BEGIN
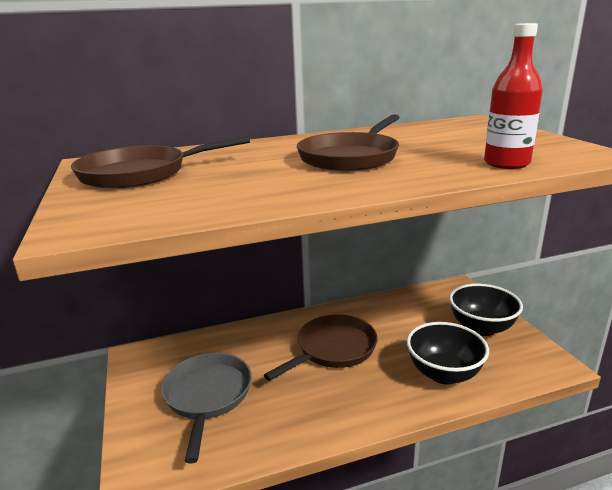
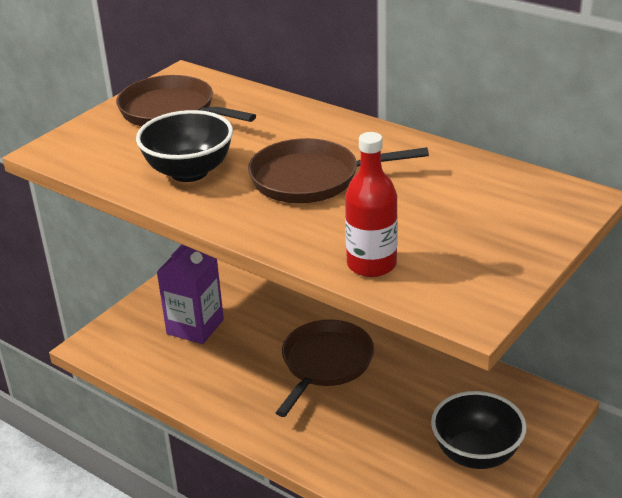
camera: 55 degrees right, 10 degrees up
(207, 396) = (195, 327): grey pan -> purple carton
(333, 349) = (325, 364): brown pan -> brown pan turned 75 degrees counterclockwise
(444, 374) = (358, 452): black bowl -> black bowl (189, 172)

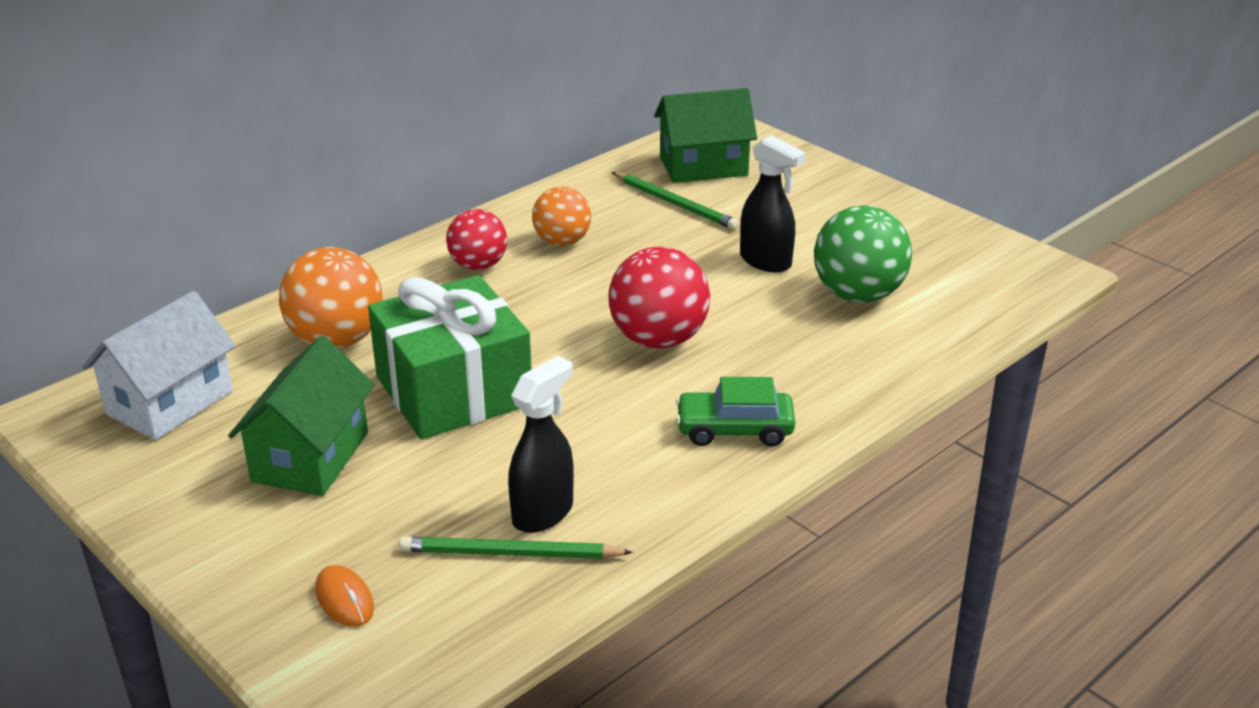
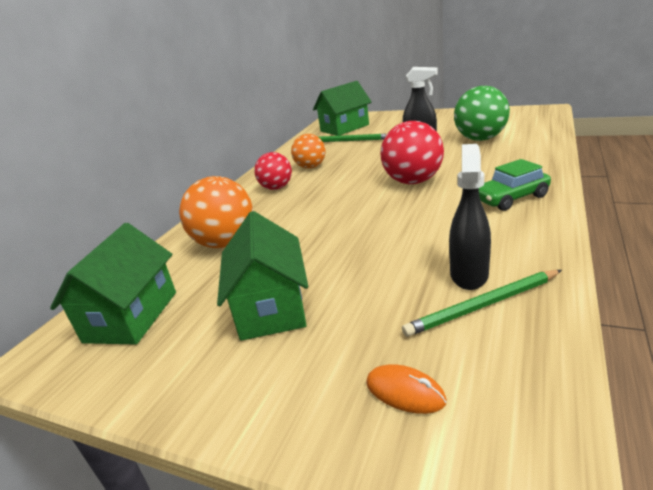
camera: 20 degrees left, 5 degrees down
(170, 403) = (131, 316): white house -> green house
(453, 391) = (328, 239): green gift -> none

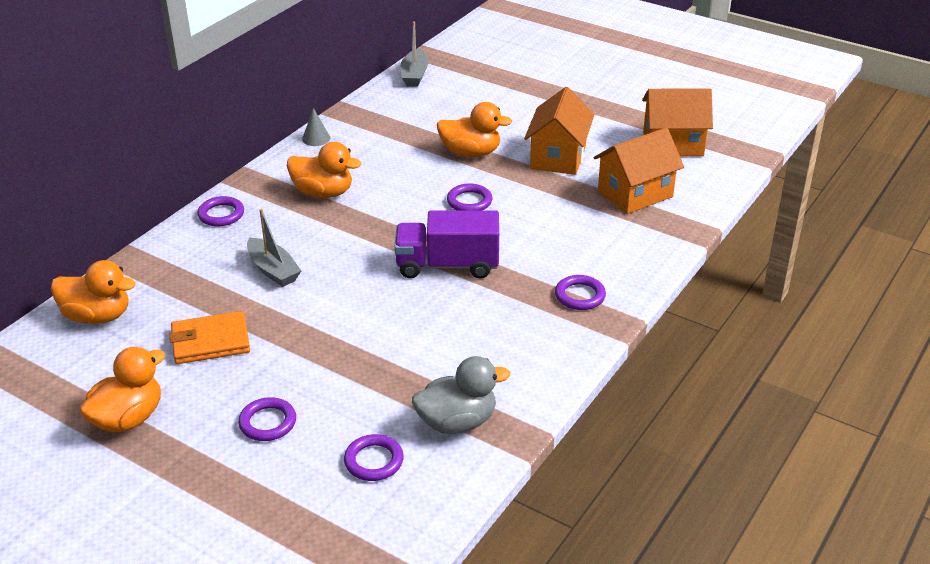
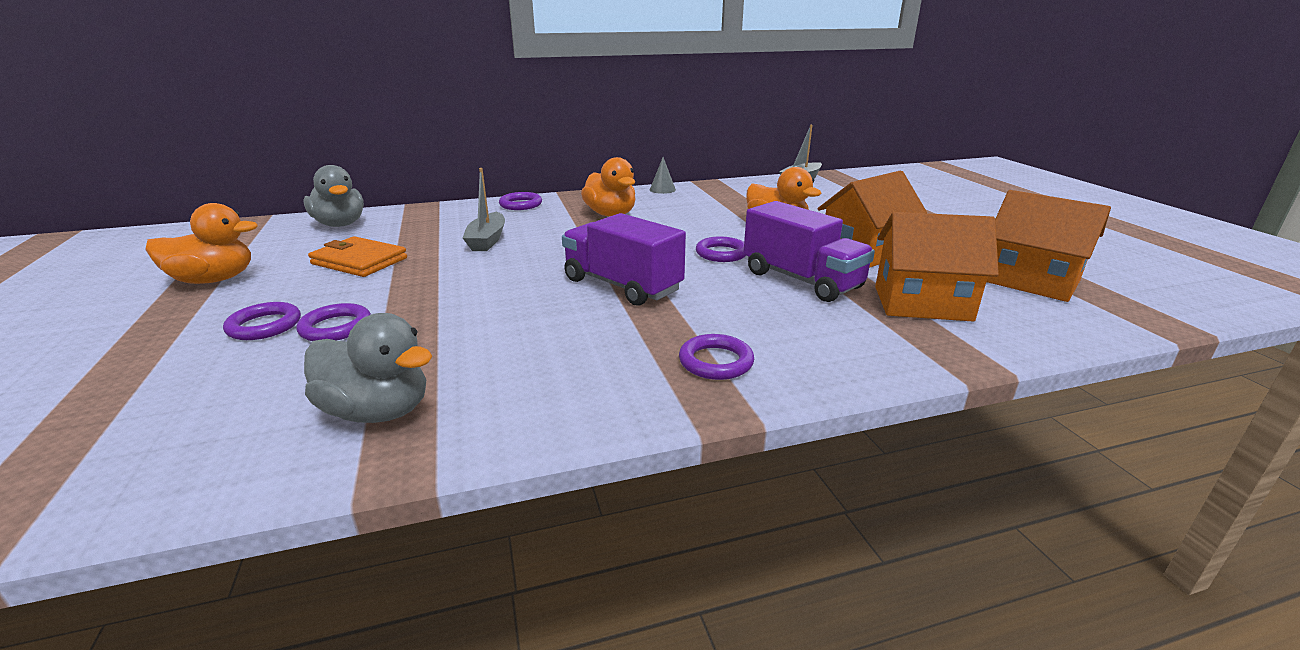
camera: 40 degrees right, 10 degrees down
(98, 316) = (340, 224): orange duck -> grey duck
(374, 461) = (247, 401): purple ring -> purple ring (336, 327)
(550, 205) = (801, 280): none -> purple truck

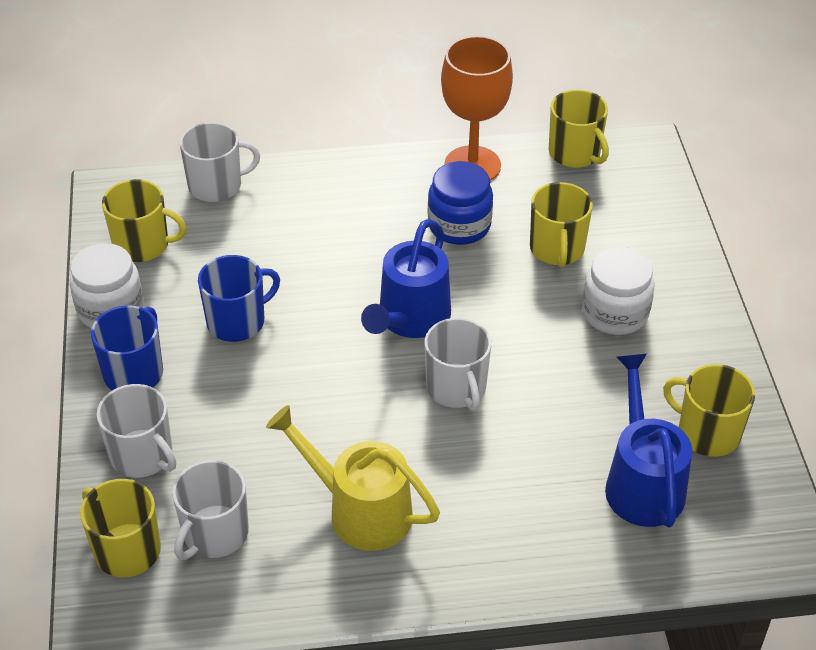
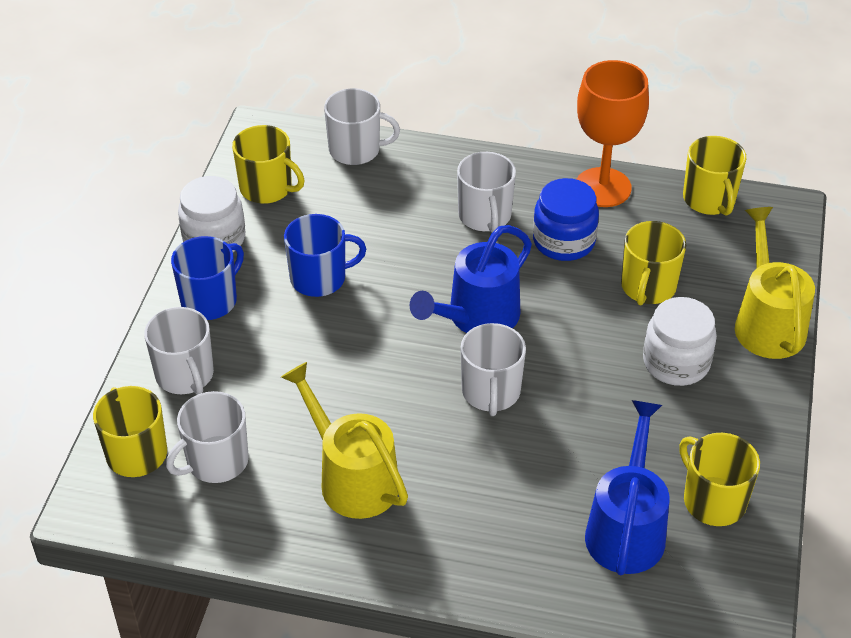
camera: 20 degrees right, 0 degrees up
(373, 219) = (485, 216): none -> white mug
(678, 254) = (767, 322): none -> yellow watering can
END
### ABOUT THIS EXERCISE
Every entry is to be reproduced word for word, and no image is carried over.

### EXPECTED ANSWER
camera: 55 degrees right, 10 degrees up
(207, 396) = (195, 327): grey pan -> purple carton
(333, 349) = (325, 364): brown pan -> brown pan turned 75 degrees counterclockwise
(444, 374) = (358, 452): black bowl -> black bowl (189, 172)

camera: 20 degrees left, 5 degrees down
(170, 403) = (131, 316): white house -> green house
(453, 391) = (328, 239): green gift -> none

camera: 40 degrees right, 10 degrees down
(98, 316) = (340, 224): orange duck -> grey duck
(374, 461) = (247, 401): purple ring -> purple ring (336, 327)
(550, 205) = (801, 280): none -> purple truck

camera: 20 degrees right, 0 degrees up
(373, 219) = (485, 216): none -> white mug
(678, 254) = (767, 322): none -> yellow watering can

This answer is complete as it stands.